▸ TRY IT
Restate every line of the data word for word, except for the images.

▸ SUPPLIED DATA
========================================================================

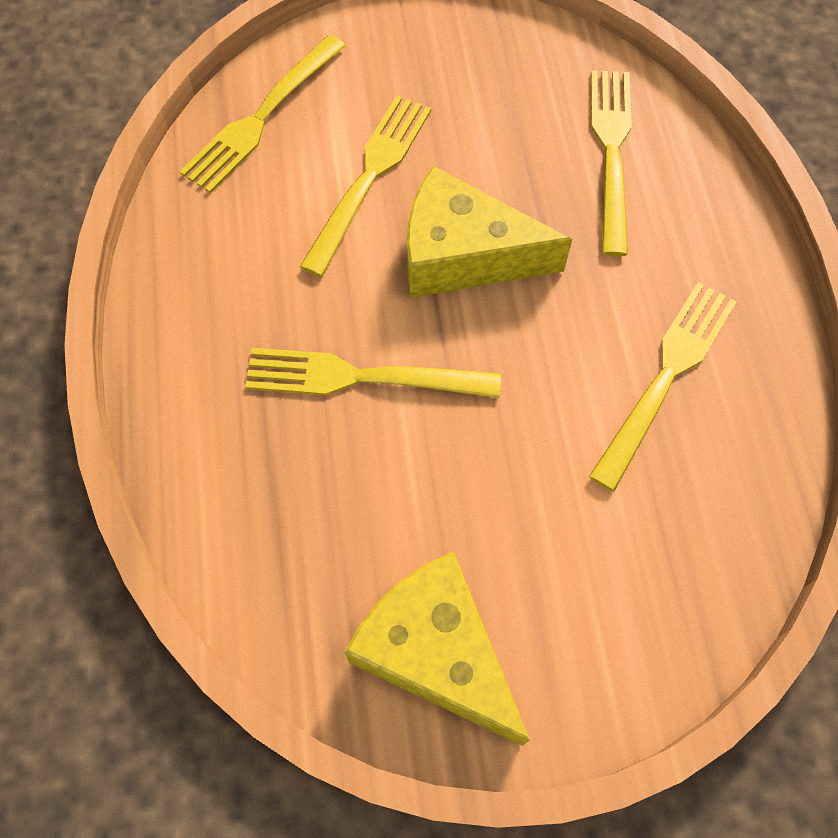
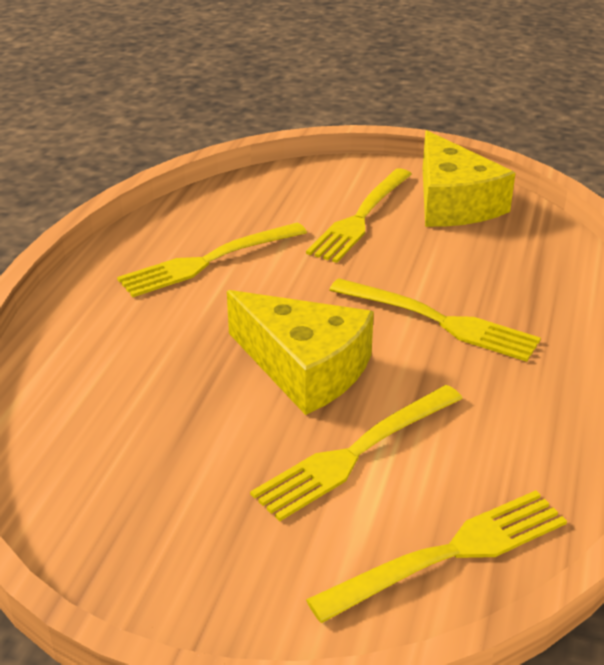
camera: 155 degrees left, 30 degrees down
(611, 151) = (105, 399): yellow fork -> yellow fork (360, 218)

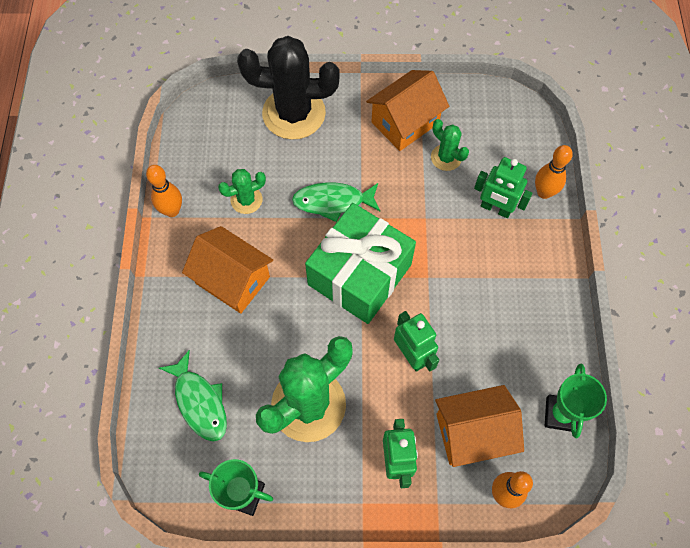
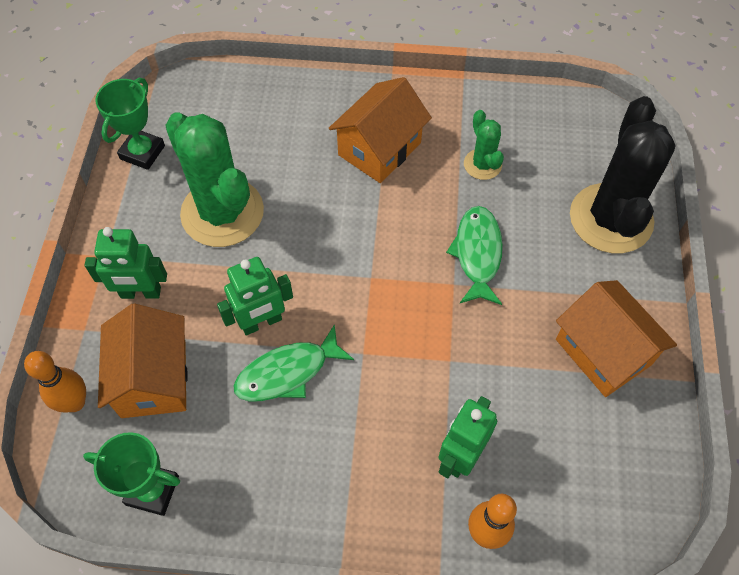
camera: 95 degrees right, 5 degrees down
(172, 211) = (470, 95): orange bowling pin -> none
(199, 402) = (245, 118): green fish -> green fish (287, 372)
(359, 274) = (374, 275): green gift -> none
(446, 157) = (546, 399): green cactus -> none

========================================================================

▸ THE ANSWER
camera: 155 degrees left, 30 degrees down
(611, 151) = (105, 399): yellow fork -> yellow fork (360, 218)

camera: 95 degrees right, 5 degrees down
(172, 211) = (470, 95): orange bowling pin -> none
(199, 402) = (245, 118): green fish -> green fish (287, 372)
(359, 274) = (374, 275): green gift -> none
(446, 157) = (546, 399): green cactus -> none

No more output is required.